_What you should do:_
Return each line of the records with nothing changed, pictures excepted.

[Start of section]

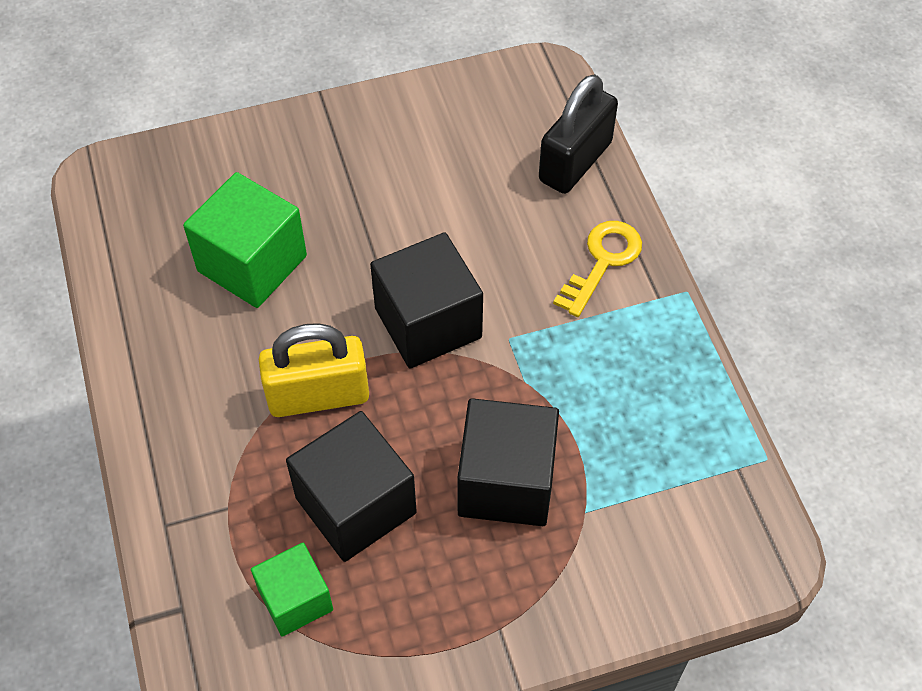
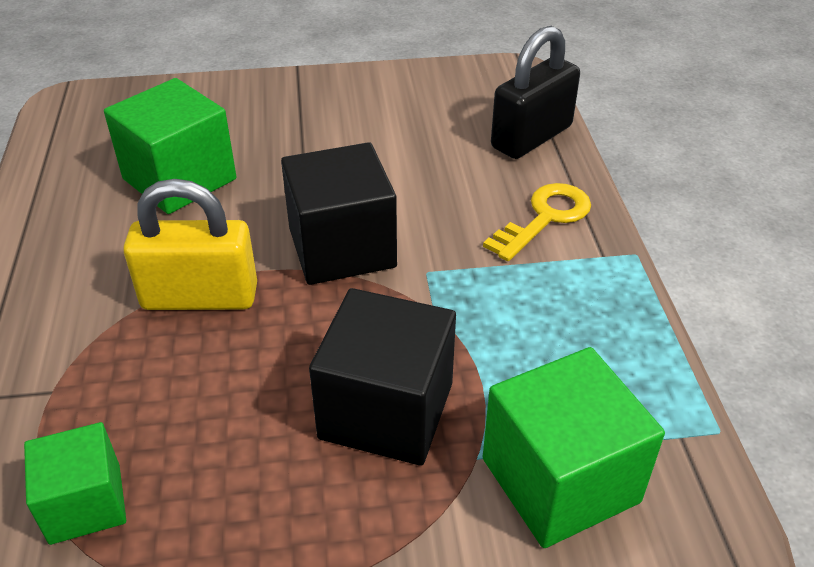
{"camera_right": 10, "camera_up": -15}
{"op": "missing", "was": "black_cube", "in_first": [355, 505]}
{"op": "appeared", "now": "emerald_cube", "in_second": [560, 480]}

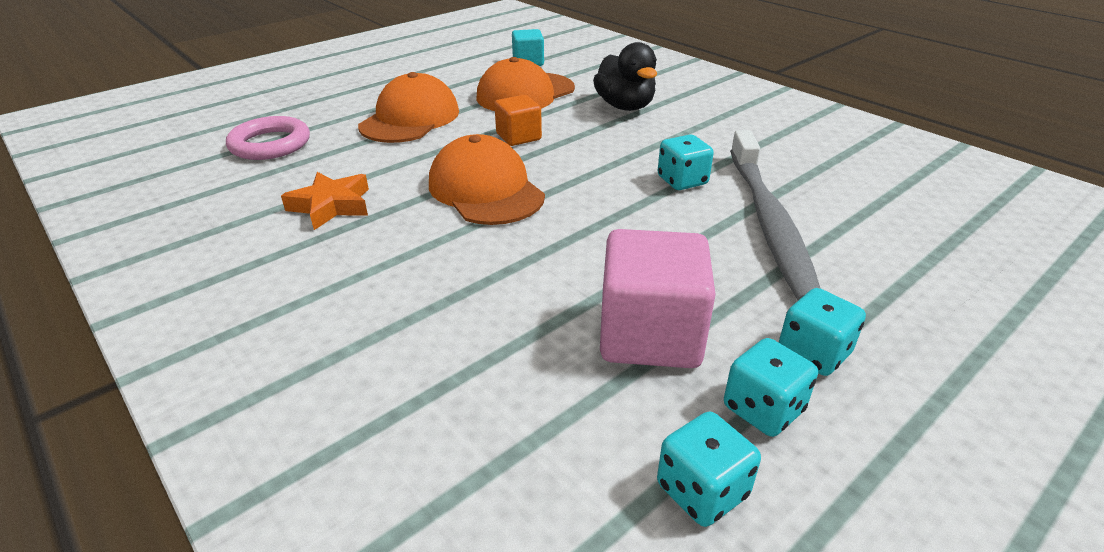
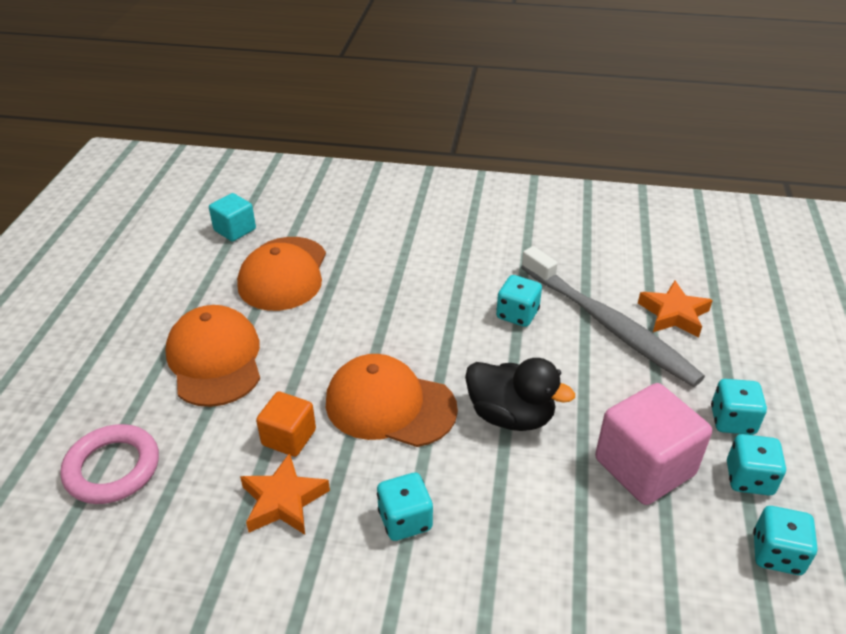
{"camera_right": -40, "camera_up": 5}
{"op": "appeared", "now": "teal_dice", "in_second": [405, 520]}
{"op": "appeared", "now": "bright_orange_star_shape", "in_second": [674, 314]}
{"op": "relocated", "was": "bright_orange_cube", "in_first": [518, 137], "in_second": [289, 437]}
{"op": "relocated", "was": "black_toy_duck", "in_first": [625, 106], "in_second": [510, 416]}

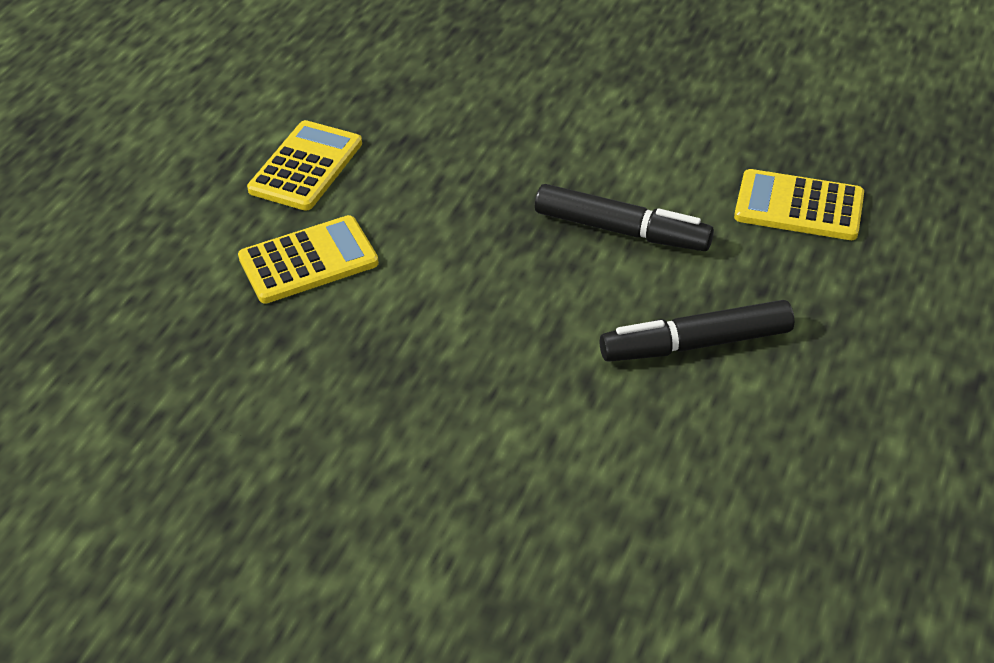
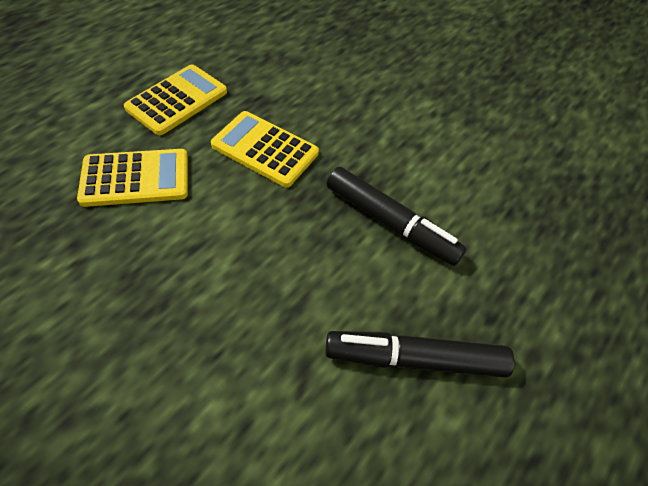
{"camera_right": 10, "camera_up": 10}
{"op": "relocated", "was": "bright_yellow_pocket_calculator", "in_first": [798, 207], "in_second": [265, 149]}

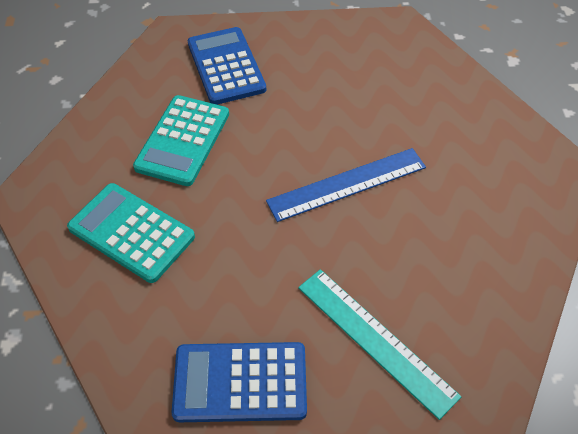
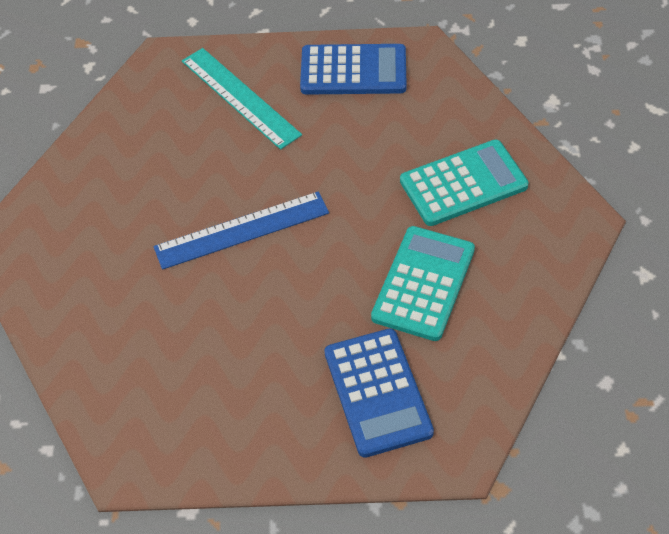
{"camera_right": -175, "camera_up": 0}
{"op": "spun", "was": "teal_pocket_calculator", "in_first": [131, 232], "in_second": [463, 184], "clockwise": -60}

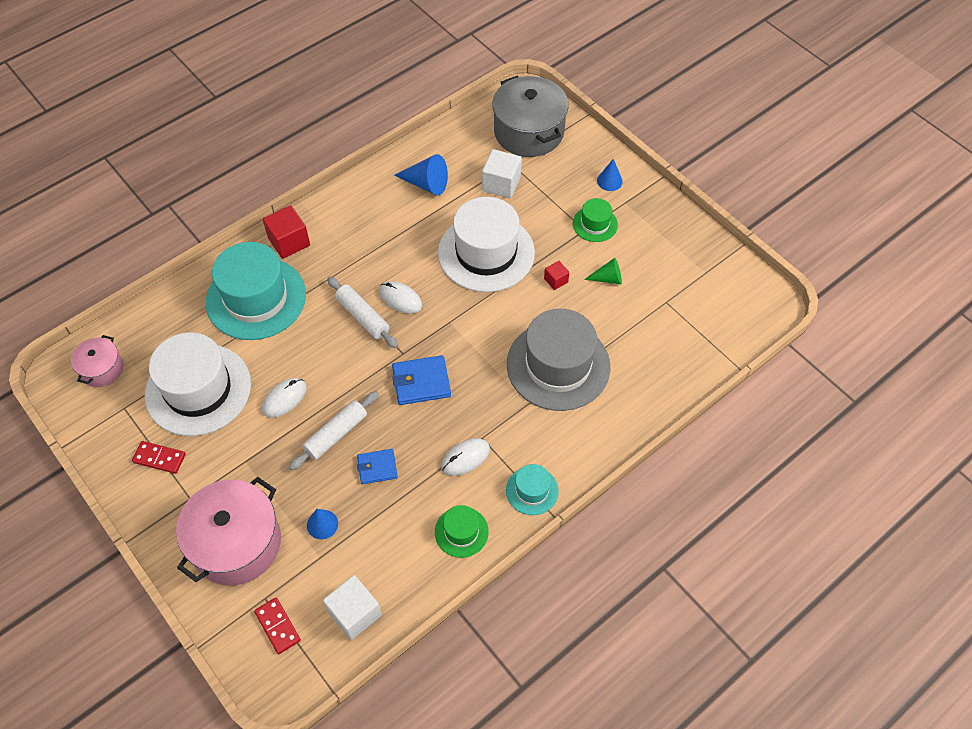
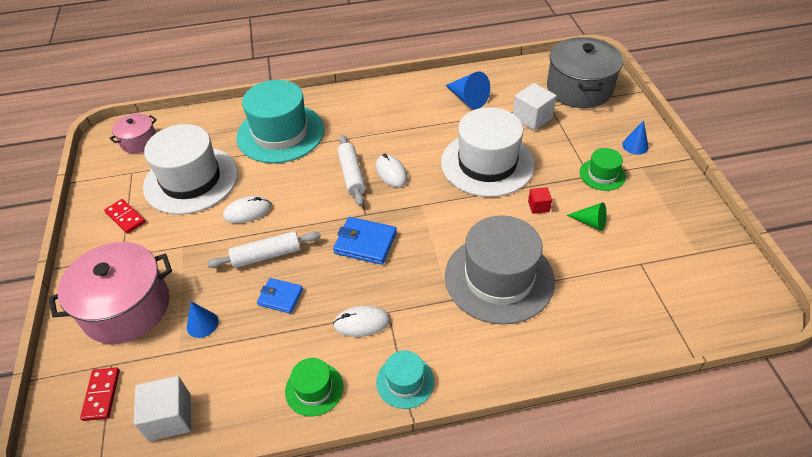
{"camera_right": 30, "camera_up": -10}
{"op": "missing", "was": "red_cube", "in_first": [289, 242]}

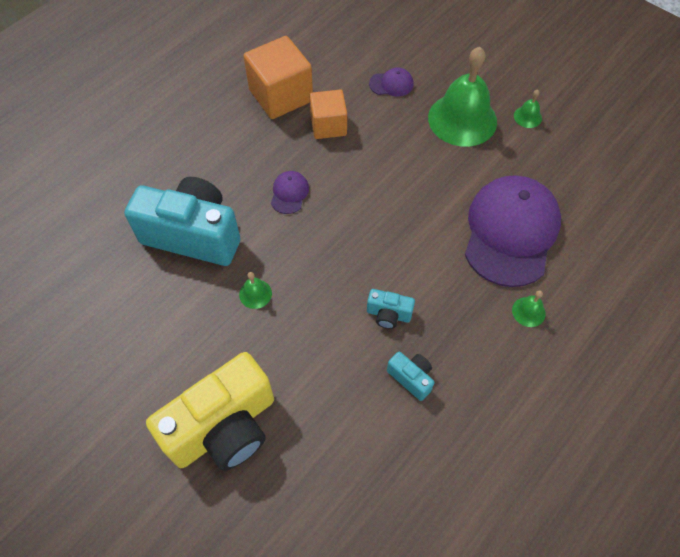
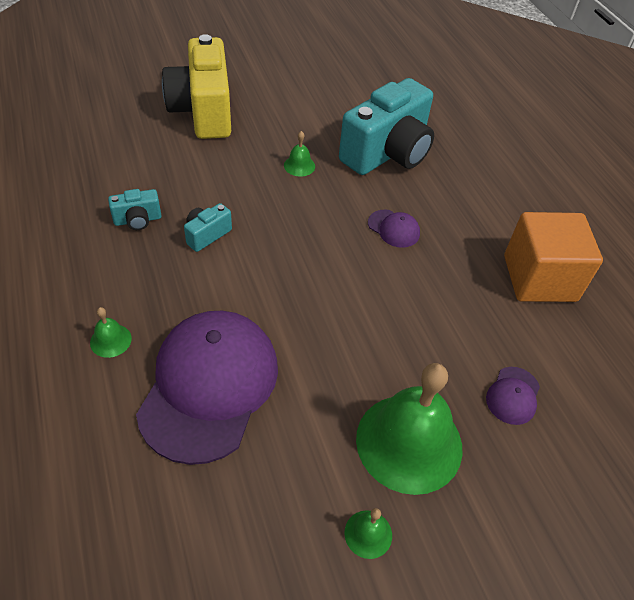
{"camera_right": 115, "camera_up": -10}
{"op": "missing", "was": "bright_orange_cube", "in_first": [328, 125]}
{"op": "spun", "was": "royal_purple_baseball_cap", "in_first": [510, 232], "in_second": [209, 386], "clockwise": -120}

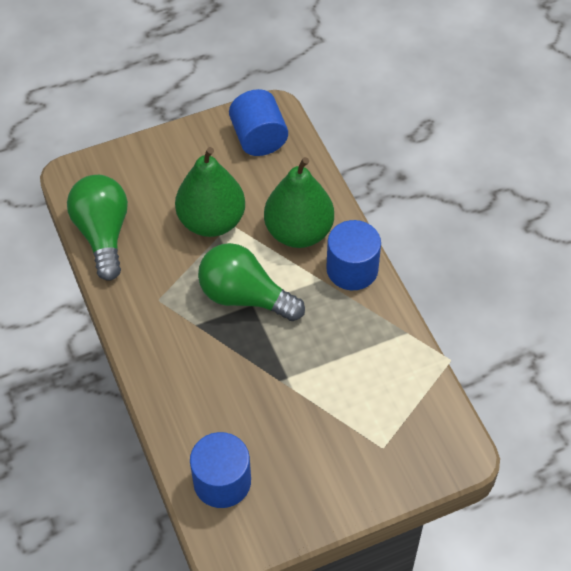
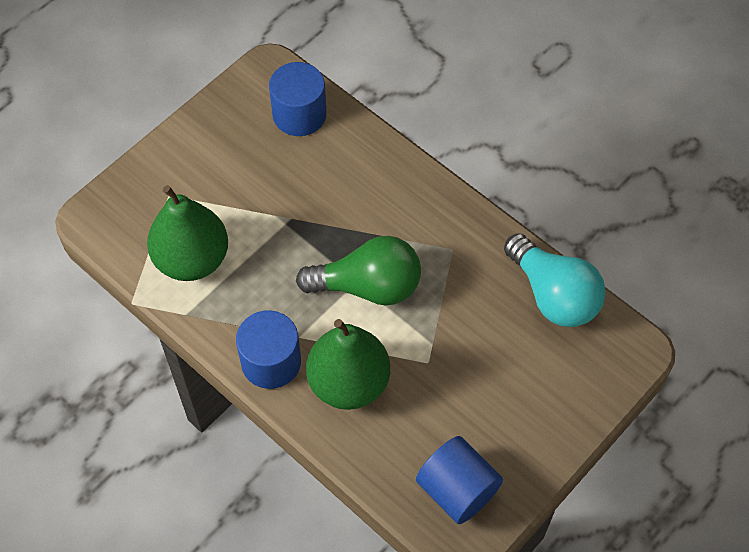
{"camera_right": 155, "camera_up": 5}
{"op": "relocated", "was": "emerald_pear", "in_first": [211, 221], "in_second": [192, 259]}
{"op": "colour", "was": "emerald_light_bulb", "now": "teal_light_bulb", "in_first": [103, 234], "in_second": [553, 295]}

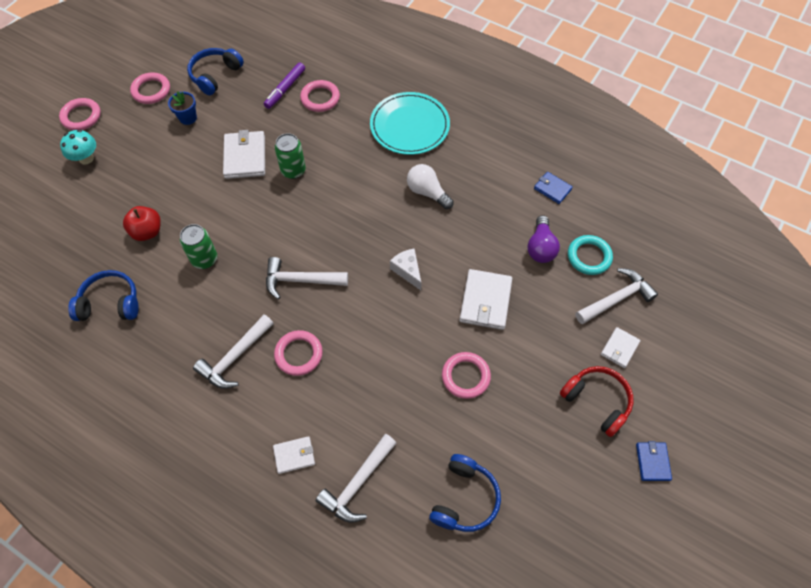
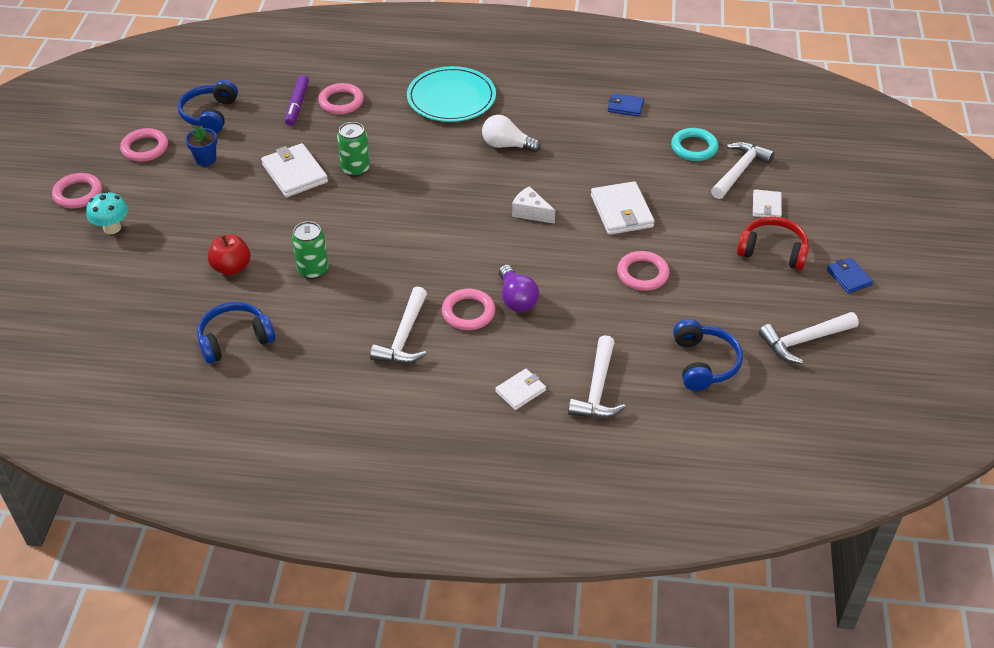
{"camera_right": -25, "camera_up": -15}
{"op": "relocated", "was": "pure_white_carpenter's_hammer", "in_first": [300, 280], "in_second": [803, 341]}
{"op": "relocated", "was": "royal_purple_light_bulb", "in_first": [540, 247], "in_second": [516, 299]}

[End of section]

_Solution for this task:_
{"camera_right": 10, "camera_up": -15}
{"op": "missing", "was": "black_cube", "in_first": [355, 505]}
{"op": "appeared", "now": "emerald_cube", "in_second": [560, 480]}

{"camera_right": -40, "camera_up": 5}
{"op": "appeared", "now": "teal_dice", "in_second": [405, 520]}
{"op": "appeared", "now": "bright_orange_star_shape", "in_second": [674, 314]}
{"op": "relocated", "was": "bright_orange_cube", "in_first": [518, 137], "in_second": [289, 437]}
{"op": "relocated", "was": "black_toy_duck", "in_first": [625, 106], "in_second": [510, 416]}

{"camera_right": 10, "camera_up": 10}
{"op": "relocated", "was": "bright_yellow_pocket_calculator", "in_first": [798, 207], "in_second": [265, 149]}

{"camera_right": -175, "camera_up": 0}
{"op": "spun", "was": "teal_pocket_calculator", "in_first": [131, 232], "in_second": [463, 184], "clockwise": -60}

{"camera_right": 30, "camera_up": -10}
{"op": "missing", "was": "red_cube", "in_first": [289, 242]}

{"camera_right": 115, "camera_up": -10}
{"op": "missing", "was": "bright_orange_cube", "in_first": [328, 125]}
{"op": "spun", "was": "royal_purple_baseball_cap", "in_first": [510, 232], "in_second": [209, 386], "clockwise": -120}

{"camera_right": 155, "camera_up": 5}
{"op": "relocated", "was": "emerald_pear", "in_first": [211, 221], "in_second": [192, 259]}
{"op": "colour", "was": "emerald_light_bulb", "now": "teal_light_bulb", "in_first": [103, 234], "in_second": [553, 295]}

{"camera_right": -25, "camera_up": -15}
{"op": "relocated", "was": "pure_white_carpenter's_hammer", "in_first": [300, 280], "in_second": [803, 341]}
{"op": "relocated", "was": "royal_purple_light_bulb", "in_first": [540, 247], "in_second": [516, 299]}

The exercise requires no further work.